• **PROBLEM DESCRIPTION**: Go through the records and show each line where the word "degrees" occurs.

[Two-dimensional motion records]
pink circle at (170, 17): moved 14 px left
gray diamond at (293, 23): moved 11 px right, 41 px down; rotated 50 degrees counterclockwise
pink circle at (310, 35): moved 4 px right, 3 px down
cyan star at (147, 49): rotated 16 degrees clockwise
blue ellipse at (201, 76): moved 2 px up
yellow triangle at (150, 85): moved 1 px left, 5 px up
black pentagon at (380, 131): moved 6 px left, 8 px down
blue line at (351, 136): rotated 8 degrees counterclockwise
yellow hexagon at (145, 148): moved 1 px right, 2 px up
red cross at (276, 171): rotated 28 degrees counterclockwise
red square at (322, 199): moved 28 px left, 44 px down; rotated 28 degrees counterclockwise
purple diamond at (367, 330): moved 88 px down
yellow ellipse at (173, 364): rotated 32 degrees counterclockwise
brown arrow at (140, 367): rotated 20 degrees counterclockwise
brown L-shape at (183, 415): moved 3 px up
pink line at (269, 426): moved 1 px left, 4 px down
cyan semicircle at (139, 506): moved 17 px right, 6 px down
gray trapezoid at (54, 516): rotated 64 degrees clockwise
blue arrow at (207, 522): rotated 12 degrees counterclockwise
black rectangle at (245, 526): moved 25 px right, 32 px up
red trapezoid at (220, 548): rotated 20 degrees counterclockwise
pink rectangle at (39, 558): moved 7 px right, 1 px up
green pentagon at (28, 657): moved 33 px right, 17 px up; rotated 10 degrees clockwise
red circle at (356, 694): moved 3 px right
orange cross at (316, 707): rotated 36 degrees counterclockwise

• **WRITTEN RESPONSE**:
gray diamond at (293, 23): moved 11 px right, 41 px down; rotated 50 degrees counterclockwise
cyan star at (147, 49): rotated 16 degrees clockwise
blue line at (351, 136): rotated 8 degrees counterclockwise
red cross at (276, 171): rotated 28 degrees counterclockwise
red square at (322, 199): moved 28 px left, 44 px down; rotated 28 degrees counterclockwise
yellow ellipse at (173, 364): rotated 32 degrees counterclockwise
brown arrow at (140, 367): rotated 20 degrees counterclockwise
gray trapezoid at (54, 516): rotated 64 degrees clockwise
blue arrow at (207, 522): rotated 12 degrees counterclockwise
red trapezoid at (220, 548): rotated 20 degrees counterclockwise
green pentagon at (28, 657): moved 33 px right, 17 px up; rotated 10 degrees clockwise
orange cross at (316, 707): rotated 36 degrees counterclockwise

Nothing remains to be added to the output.